Report every line of the records that includes the word "white".

**Dataset records**
....................

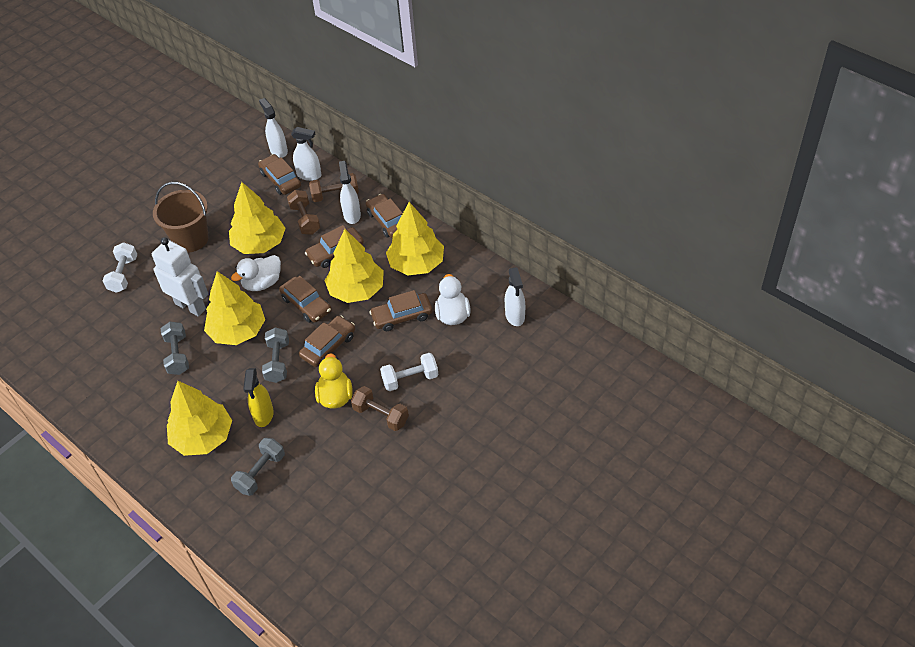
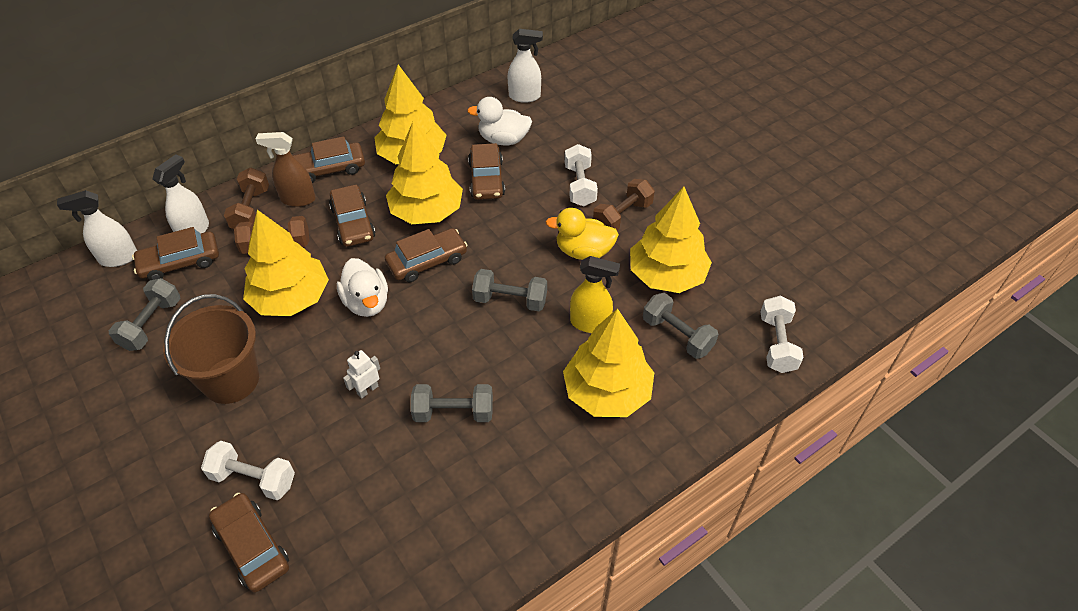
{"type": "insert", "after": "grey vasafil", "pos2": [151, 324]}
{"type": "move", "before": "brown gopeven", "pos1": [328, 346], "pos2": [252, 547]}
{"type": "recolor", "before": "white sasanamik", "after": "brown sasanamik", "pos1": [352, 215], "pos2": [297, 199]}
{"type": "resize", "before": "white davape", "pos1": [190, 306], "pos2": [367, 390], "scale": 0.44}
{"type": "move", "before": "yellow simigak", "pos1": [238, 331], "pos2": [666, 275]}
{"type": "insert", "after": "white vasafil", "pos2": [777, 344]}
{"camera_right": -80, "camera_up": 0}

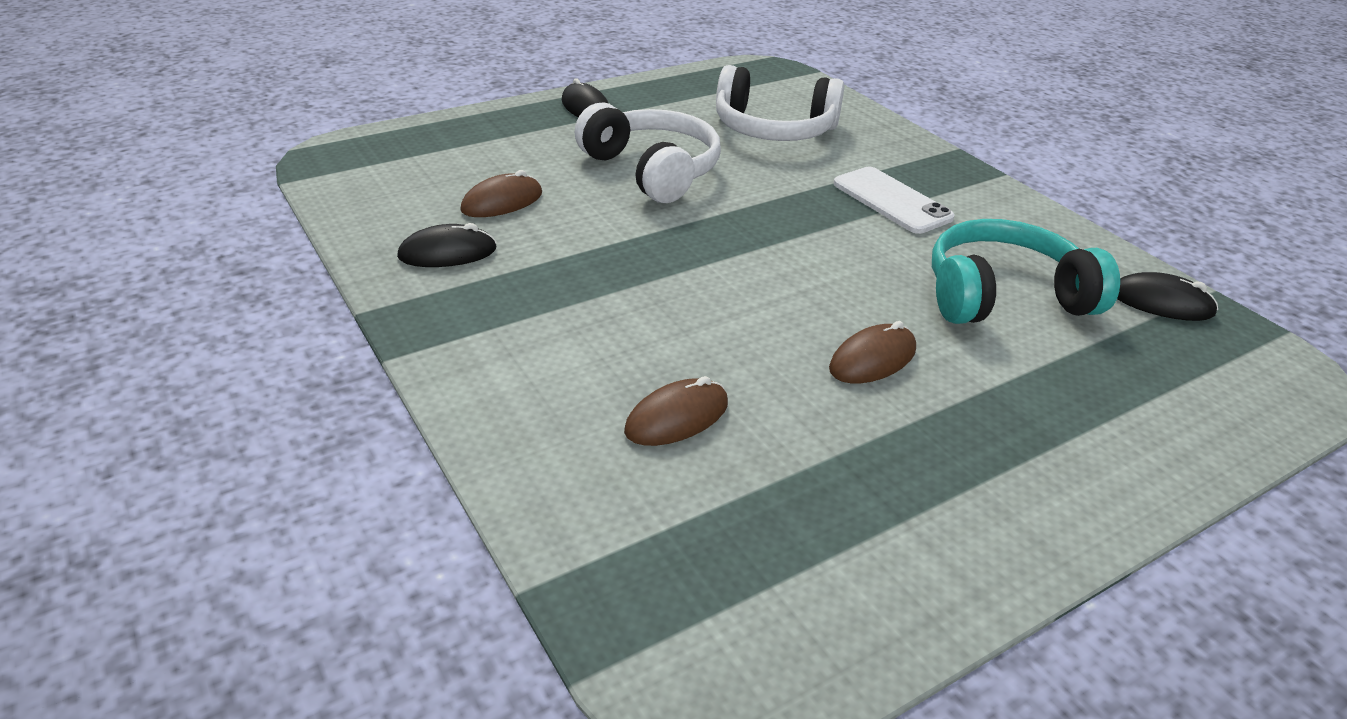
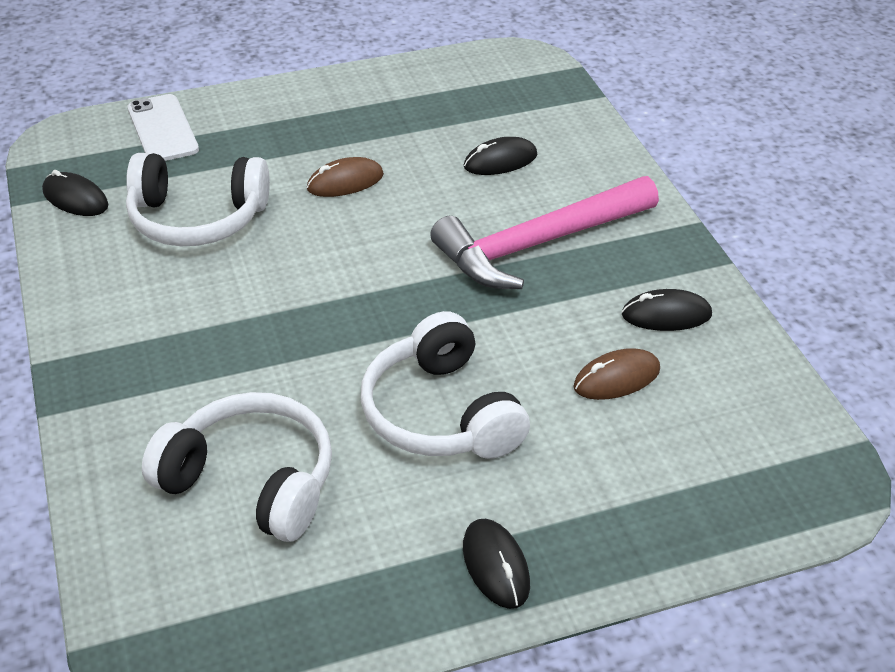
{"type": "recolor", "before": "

....................

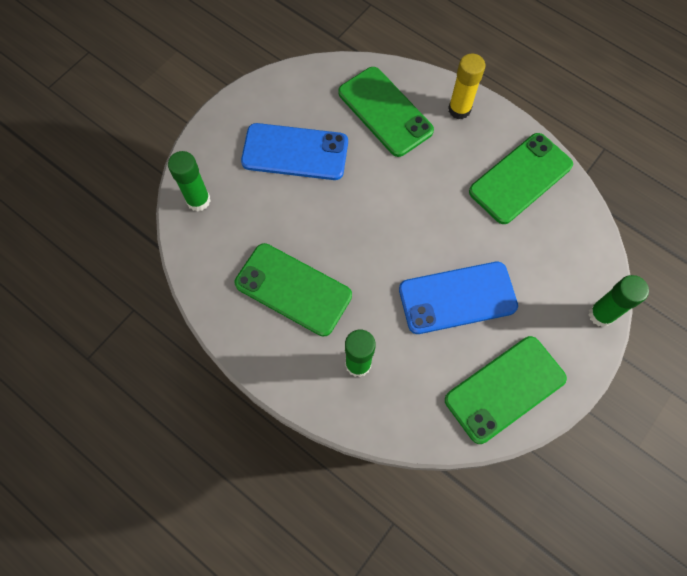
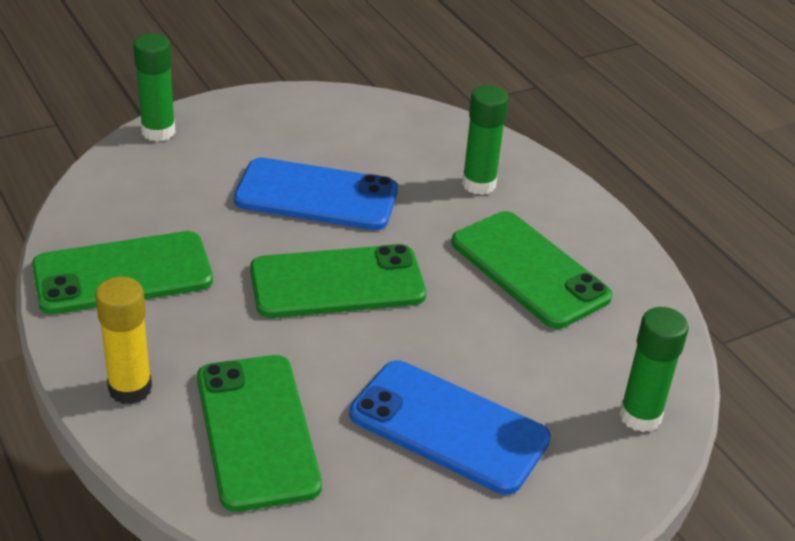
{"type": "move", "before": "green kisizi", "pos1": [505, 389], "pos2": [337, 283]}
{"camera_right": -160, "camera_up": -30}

....................

**Finished task**
{"type": "recolor", "before": "white sasanamik", "after": "brown sasanamik", "pos1": [352, 215], "pos2": [297, 199]}
{"type": "resize", "before": "white davape", "pos1": [190, 306], "pos2": [367, 390], "scale": 0.44}
{"type": "insert", "after": "white vasafil", "pos2": [777, 344]}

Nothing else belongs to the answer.